TASK BRIEF –
Could you return every line of the material that contains the word "black"?

RECORDS SHOWN –
%%

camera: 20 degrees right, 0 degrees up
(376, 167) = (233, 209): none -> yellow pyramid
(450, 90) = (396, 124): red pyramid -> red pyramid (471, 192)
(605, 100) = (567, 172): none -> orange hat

%%
%%

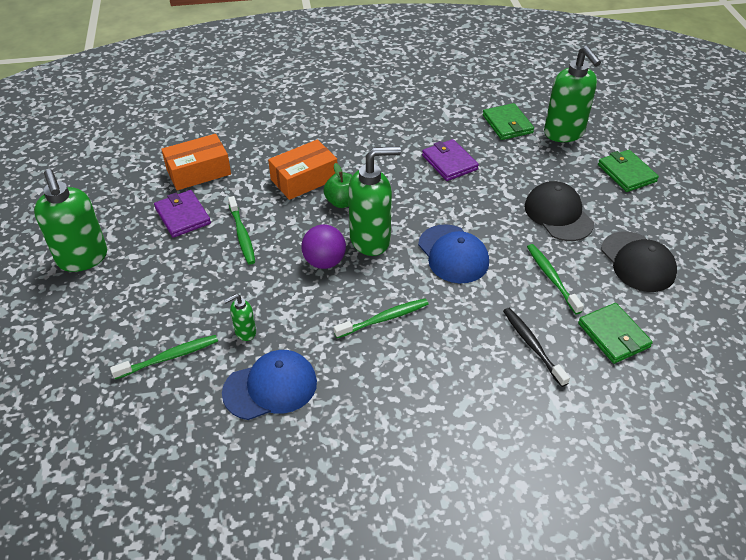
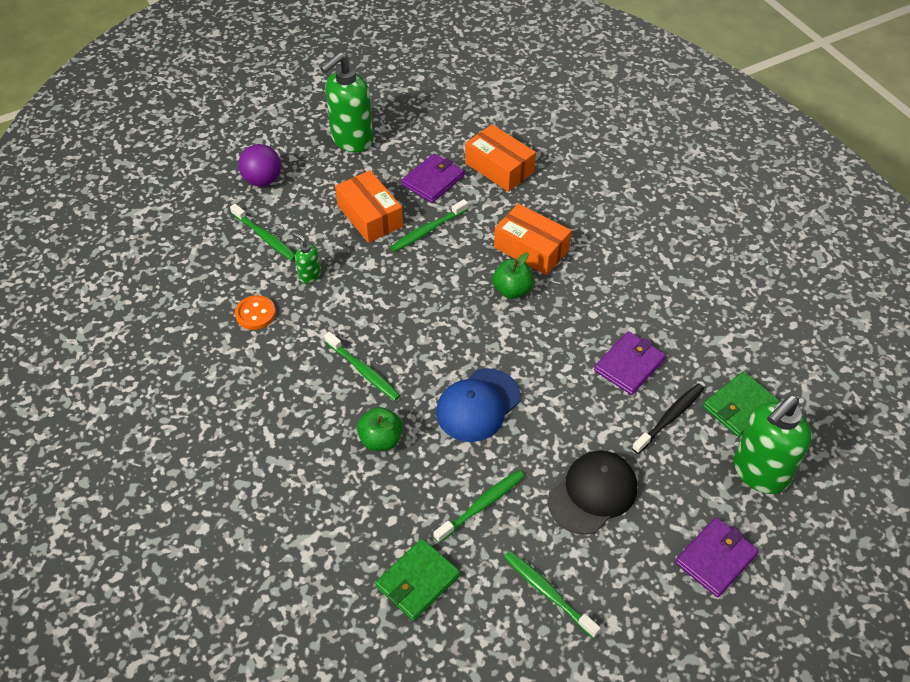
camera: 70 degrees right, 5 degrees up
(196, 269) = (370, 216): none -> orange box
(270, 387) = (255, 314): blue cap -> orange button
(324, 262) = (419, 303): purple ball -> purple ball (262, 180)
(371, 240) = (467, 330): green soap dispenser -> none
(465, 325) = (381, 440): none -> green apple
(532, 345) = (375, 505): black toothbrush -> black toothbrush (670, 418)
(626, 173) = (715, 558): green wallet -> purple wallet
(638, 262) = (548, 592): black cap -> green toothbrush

%%

ANSWER FOR THIS EXERCISE –
(532, 345) = (375, 505): black toothbrush -> black toothbrush (670, 418)
(638, 262) = (548, 592): black cap -> green toothbrush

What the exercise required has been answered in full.